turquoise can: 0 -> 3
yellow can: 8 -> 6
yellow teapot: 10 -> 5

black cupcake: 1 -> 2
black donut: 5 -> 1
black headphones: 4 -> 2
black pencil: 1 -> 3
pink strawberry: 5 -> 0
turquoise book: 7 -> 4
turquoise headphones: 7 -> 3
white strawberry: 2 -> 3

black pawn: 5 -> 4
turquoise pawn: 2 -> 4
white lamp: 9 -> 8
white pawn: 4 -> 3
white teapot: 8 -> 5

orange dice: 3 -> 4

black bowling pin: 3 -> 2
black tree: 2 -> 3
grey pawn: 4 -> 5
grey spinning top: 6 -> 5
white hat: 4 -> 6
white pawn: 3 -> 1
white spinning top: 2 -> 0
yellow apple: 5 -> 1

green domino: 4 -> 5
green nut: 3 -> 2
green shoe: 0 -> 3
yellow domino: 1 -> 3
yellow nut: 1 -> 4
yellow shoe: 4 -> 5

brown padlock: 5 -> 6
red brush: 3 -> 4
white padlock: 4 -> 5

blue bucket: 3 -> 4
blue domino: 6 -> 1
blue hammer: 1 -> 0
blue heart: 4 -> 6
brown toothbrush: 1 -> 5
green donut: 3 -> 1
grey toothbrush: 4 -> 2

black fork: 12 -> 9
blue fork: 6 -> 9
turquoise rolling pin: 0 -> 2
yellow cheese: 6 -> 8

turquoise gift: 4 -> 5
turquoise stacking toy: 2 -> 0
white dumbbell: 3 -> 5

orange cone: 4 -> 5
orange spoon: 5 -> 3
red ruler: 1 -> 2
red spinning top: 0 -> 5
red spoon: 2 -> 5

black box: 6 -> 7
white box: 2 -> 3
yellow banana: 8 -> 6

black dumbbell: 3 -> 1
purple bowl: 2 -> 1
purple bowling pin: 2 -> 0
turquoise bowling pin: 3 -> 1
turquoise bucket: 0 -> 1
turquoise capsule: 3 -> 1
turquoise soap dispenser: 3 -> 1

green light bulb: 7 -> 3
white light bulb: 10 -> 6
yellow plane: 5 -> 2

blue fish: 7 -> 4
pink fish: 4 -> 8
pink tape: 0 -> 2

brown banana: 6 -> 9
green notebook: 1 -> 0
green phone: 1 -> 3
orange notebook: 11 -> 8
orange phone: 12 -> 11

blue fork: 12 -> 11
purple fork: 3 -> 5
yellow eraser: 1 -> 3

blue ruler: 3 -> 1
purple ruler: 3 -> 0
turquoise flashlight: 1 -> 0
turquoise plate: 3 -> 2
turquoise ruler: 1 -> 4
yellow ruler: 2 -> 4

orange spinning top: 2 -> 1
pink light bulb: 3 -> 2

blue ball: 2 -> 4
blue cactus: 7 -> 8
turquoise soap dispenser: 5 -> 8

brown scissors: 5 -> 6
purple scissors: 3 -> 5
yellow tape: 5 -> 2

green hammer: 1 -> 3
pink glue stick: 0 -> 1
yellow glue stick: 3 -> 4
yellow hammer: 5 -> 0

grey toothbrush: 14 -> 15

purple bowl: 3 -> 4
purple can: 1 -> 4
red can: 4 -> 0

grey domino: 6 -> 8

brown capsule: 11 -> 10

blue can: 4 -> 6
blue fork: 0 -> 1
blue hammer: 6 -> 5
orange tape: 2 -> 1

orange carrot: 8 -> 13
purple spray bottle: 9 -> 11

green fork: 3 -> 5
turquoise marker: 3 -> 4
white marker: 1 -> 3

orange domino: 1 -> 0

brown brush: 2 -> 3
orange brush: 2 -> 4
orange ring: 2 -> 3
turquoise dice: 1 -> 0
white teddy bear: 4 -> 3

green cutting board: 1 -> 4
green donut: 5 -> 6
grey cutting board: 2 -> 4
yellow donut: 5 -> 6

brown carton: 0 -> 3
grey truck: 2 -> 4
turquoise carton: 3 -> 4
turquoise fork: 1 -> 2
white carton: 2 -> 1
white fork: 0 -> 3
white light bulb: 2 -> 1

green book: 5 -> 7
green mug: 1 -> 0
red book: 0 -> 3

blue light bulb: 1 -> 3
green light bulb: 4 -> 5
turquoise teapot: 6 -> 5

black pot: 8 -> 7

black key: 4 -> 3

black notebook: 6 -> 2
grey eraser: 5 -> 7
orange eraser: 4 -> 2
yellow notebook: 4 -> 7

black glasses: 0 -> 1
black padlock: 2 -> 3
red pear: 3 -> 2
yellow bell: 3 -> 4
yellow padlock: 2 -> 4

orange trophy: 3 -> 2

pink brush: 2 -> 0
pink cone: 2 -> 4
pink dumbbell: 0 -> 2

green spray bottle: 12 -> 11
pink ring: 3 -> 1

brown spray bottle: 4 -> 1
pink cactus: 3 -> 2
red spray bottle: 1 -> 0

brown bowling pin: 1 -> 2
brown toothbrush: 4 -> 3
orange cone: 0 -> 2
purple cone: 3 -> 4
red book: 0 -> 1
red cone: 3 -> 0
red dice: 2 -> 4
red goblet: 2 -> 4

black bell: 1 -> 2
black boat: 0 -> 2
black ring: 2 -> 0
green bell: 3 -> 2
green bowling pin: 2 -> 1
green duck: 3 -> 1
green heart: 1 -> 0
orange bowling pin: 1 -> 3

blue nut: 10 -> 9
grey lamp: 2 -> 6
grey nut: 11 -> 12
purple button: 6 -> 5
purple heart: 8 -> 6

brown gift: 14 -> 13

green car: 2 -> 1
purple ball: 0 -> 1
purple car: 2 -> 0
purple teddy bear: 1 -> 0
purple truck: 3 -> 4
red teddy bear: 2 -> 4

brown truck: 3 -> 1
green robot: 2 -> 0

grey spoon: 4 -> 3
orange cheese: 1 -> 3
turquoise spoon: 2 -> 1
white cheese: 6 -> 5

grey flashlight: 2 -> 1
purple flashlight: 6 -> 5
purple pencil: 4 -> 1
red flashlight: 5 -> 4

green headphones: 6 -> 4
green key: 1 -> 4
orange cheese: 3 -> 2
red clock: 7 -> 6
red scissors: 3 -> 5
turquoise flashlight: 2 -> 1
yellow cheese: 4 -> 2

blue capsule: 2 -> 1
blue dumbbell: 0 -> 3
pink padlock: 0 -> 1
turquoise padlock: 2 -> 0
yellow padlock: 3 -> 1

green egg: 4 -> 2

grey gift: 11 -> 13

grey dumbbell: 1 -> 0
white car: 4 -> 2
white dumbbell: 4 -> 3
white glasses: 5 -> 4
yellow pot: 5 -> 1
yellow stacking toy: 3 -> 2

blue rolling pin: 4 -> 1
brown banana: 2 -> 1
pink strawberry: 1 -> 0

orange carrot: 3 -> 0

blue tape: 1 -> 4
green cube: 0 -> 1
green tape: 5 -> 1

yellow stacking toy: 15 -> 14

■ What you are asked to do: Which lines should be output? Exactly those from the first line of the data through the line containing "black fork: 12 -> 9", inclusive.

■ Response:
turquoise can: 0 -> 3
yellow can: 8 -> 6
yellow teapot: 10 -> 5

black cupcake: 1 -> 2
black donut: 5 -> 1
black headphones: 4 -> 2
black pencil: 1 -> 3
pink strawberry: 5 -> 0
turquoise book: 7 -> 4
turquoise headphones: 7 -> 3
white strawberry: 2 -> 3

black pawn: 5 -> 4
turquoise pawn: 2 -> 4
white lamp: 9 -> 8
white pawn: 4 -> 3
white teapot: 8 -> 5

orange dice: 3 -> 4

black bowling pin: 3 -> 2
black tree: 2 -> 3
grey pawn: 4 -> 5
grey spinning top: 6 -> 5
white hat: 4 -> 6
white pawn: 3 -> 1
white spinning top: 2 -> 0
yellow apple: 5 -> 1

green domino: 4 -> 5
green nut: 3 -> 2
green shoe: 0 -> 3
yellow domino: 1 -> 3
yellow nut: 1 -> 4
yellow shoe: 4 -> 5

brown padlock: 5 -> 6
red brush: 3 -> 4
white padlock: 4 -> 5

blue bucket: 3 -> 4
blue domino: 6 -> 1
blue hammer: 1 -> 0
blue heart: 4 -> 6
brown toothbrush: 1 -> 5
green donut: 3 -> 1
grey toothbrush: 4 -> 2

black fork: 12 -> 9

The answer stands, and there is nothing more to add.